# TASK
With pictures omitted, restate the data word for word.

# STORED DATA
★ ★ ★ ★ ★

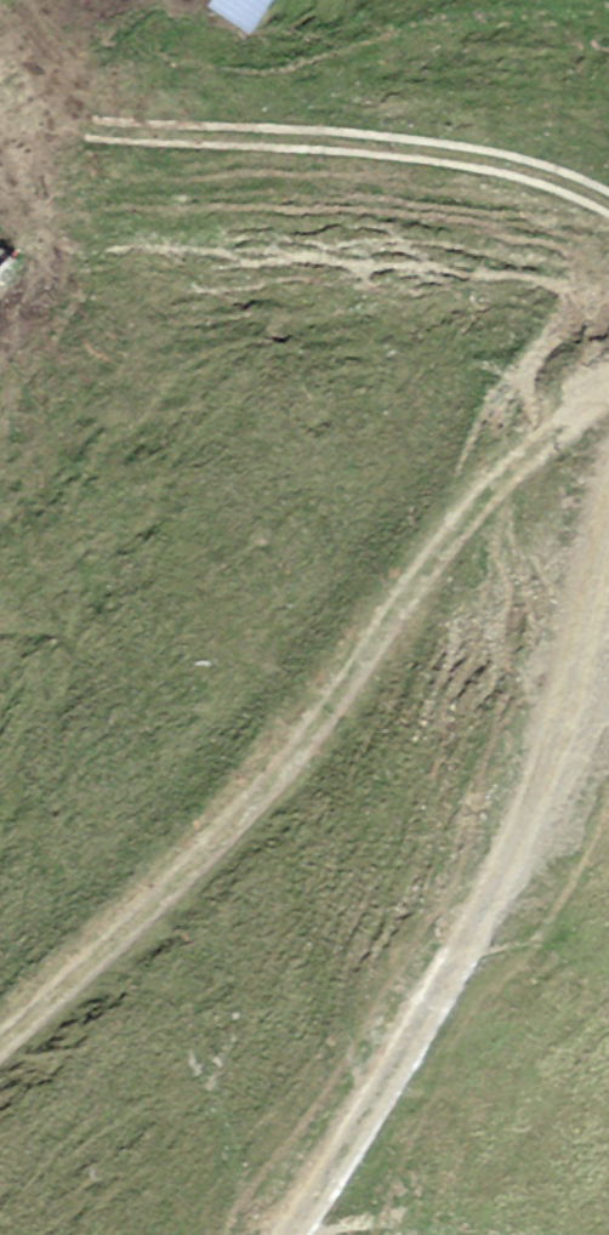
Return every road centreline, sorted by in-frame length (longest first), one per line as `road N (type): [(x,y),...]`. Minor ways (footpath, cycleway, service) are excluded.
road 1 (track): [(0,1040),(312,722),(502,468),(576,406),(608,390)]
road 2 (track): [(608,668),(575,771),(291,1234)]
road 3 (track): [(608,205),(485,160),(104,133)]

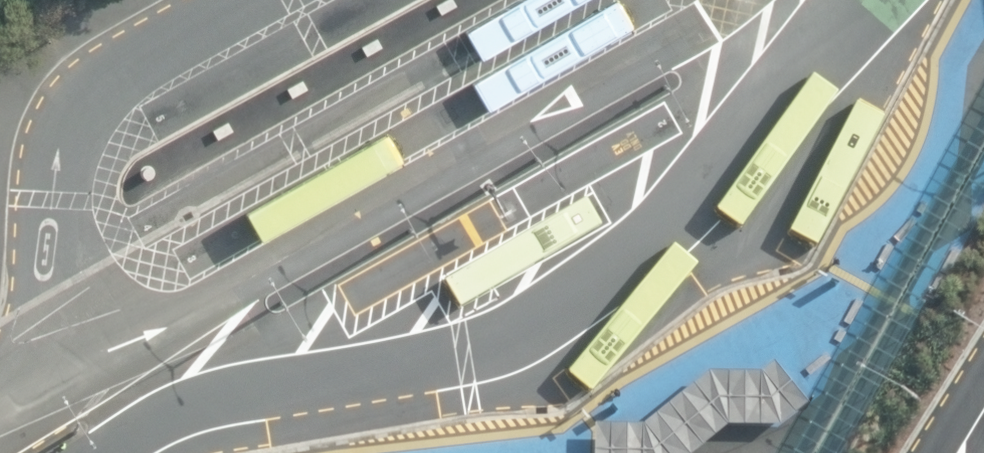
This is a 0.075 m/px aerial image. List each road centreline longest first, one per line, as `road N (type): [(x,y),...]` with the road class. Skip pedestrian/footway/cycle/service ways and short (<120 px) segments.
road 1 (tertiary): [(863,2),(677,220),(554,314),(494,344),(434,360),(264,388)]
road 2 (tertiary): [(863,2),(332,310),(264,388)]
road 3 (tertiary): [(121,345),(709,21),(734,0)]
road 4 (tertiary): [(121,345),(136,233),(558,0)]
road 5 (tertiary): [(32,398),(55,351),(62,298),(57,169),(69,130),(102,84),(241,0)]
road 6 (tertiary): [(264,388),(160,420),(104,452)]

★ ★ ★ ★ ★

# WRITTEN RESPONSE
Return every road centreline, sorted by in-frame length (longest first), one per line as `road N (type): [(x,y),...]`. Minor ways (footpath, cycleway, service) are excluded.
road 1 (track): [(0,1040),(312,722),(502,468),(576,406),(608,390)]
road 2 (track): [(608,668),(575,771),(291,1234)]
road 3 (track): [(608,205),(485,160),(104,133)]

This is a 0.075 m/px aerial image. List each road centreline longest first, one per line, as `road N (type): [(x,y),...]` with the road class. Skip pedestrian/footway/cycle/service ways and short (<120 px) segments.
road 1 (tertiary): [(863,2),(677,220),(554,314),(494,344),(434,360),(264,388)]
road 2 (tertiary): [(863,2),(332,310),(264,388)]
road 3 (tertiary): [(121,345),(709,21),(734,0)]
road 4 (tertiary): [(121,345),(136,233),(558,0)]
road 5 (tertiary): [(32,398),(55,351),(62,298),(57,169),(69,130),(102,84),(241,0)]
road 6 (tertiary): [(264,388),(160,420),(104,452)]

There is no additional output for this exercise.